* **DIRECTIONS**
Locate each line of the data below that contains the string "kern", treating uppercase and lowercase letters as distinct, and copy those lines.

* **DATA IN THIS EXERCISE**

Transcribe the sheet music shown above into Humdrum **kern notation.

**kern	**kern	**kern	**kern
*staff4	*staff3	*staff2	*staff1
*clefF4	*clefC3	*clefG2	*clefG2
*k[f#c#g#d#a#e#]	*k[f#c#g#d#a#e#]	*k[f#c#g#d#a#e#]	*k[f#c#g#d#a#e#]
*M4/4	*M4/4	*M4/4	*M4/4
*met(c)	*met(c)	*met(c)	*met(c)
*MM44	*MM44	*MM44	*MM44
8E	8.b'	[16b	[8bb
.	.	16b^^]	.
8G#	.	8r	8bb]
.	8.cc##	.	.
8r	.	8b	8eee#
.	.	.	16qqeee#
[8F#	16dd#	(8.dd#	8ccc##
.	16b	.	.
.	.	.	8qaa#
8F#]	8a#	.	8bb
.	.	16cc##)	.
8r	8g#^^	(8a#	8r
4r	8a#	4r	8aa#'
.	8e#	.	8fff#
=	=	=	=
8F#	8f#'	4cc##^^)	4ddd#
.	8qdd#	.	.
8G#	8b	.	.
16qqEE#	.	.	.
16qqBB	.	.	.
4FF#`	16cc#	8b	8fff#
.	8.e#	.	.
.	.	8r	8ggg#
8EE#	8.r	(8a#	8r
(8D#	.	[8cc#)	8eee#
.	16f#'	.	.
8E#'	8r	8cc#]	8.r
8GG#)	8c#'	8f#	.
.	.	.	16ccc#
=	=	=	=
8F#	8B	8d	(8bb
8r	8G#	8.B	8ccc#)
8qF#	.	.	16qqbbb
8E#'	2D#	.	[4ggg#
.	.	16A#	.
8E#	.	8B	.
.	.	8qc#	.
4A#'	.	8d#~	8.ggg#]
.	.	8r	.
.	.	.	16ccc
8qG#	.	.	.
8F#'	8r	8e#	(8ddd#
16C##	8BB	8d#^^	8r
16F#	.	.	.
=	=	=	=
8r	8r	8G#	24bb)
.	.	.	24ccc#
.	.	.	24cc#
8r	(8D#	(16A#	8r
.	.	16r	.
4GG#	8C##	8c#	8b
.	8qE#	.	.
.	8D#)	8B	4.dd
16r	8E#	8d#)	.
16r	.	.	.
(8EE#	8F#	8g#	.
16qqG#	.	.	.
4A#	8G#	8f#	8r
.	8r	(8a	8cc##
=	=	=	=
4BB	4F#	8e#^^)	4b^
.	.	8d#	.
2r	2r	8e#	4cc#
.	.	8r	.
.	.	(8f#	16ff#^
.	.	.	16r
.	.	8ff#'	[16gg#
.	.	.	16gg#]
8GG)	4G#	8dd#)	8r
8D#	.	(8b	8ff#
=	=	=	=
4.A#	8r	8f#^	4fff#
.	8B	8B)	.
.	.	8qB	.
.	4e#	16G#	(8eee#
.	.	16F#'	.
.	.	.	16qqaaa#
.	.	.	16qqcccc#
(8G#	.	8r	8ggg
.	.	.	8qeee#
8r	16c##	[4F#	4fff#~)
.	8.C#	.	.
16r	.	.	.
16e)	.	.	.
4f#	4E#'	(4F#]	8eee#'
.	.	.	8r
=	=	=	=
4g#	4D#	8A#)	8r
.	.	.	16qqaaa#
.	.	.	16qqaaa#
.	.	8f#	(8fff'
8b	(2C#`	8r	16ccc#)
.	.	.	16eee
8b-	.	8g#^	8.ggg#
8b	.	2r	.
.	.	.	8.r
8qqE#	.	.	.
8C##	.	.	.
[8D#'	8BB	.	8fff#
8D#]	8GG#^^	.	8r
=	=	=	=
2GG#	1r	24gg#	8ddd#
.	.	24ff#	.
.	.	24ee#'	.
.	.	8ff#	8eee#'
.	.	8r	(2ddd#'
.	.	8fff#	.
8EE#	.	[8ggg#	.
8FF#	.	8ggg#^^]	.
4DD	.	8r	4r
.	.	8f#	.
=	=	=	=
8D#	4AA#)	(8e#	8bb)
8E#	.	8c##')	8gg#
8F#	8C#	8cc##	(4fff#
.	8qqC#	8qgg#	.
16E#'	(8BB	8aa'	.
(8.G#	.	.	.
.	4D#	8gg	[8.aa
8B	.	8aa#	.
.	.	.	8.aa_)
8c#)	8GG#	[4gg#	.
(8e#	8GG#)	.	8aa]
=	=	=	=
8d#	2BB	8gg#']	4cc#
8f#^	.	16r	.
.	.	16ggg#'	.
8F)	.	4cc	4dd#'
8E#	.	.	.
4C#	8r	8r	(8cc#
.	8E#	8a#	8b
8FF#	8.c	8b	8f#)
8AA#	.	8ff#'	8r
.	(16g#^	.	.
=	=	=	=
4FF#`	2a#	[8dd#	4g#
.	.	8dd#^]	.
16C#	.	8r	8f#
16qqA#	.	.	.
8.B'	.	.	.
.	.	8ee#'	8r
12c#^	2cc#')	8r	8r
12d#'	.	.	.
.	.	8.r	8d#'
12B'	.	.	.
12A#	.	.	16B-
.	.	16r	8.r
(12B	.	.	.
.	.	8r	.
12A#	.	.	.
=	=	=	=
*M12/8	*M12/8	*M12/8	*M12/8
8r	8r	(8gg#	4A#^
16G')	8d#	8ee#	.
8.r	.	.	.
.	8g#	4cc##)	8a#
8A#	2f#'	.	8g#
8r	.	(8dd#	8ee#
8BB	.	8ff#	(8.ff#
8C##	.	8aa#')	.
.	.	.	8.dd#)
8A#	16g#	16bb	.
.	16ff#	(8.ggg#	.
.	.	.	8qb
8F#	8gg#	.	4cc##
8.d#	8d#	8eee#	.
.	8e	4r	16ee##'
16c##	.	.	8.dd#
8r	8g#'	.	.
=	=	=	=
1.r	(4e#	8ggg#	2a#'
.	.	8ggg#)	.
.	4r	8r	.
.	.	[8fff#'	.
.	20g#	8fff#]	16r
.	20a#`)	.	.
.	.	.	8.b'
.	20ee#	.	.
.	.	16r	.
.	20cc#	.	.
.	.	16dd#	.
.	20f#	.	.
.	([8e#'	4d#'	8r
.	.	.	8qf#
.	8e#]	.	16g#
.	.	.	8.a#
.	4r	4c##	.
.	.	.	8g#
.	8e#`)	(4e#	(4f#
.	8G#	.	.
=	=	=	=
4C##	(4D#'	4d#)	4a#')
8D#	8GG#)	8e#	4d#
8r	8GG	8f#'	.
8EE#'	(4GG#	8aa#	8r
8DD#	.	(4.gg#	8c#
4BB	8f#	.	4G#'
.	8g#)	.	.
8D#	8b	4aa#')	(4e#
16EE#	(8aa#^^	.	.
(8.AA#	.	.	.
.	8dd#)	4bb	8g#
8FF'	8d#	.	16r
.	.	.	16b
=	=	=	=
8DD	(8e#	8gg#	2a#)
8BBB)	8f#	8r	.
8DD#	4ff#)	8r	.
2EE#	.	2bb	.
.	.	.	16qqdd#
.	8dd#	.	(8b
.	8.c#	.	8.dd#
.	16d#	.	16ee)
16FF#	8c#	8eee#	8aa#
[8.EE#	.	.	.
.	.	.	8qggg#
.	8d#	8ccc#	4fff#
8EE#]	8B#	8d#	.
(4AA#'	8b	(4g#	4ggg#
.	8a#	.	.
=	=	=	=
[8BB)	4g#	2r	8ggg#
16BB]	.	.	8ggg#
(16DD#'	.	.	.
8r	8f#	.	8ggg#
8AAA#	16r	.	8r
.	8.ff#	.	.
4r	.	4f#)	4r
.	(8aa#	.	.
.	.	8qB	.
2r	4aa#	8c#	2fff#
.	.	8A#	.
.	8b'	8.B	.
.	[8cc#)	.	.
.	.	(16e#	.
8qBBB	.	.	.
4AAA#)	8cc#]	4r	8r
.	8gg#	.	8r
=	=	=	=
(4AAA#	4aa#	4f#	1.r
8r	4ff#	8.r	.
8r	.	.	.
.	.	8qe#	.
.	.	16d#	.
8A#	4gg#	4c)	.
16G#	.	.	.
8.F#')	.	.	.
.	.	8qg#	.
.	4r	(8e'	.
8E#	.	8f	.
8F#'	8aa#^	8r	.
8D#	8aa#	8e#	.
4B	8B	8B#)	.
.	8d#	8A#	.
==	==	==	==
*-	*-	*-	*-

* **FINAL RESULT**
Transcribe the sheet music shown above into Humdrum **kern notation.
**kern	**kern	**kern	**kern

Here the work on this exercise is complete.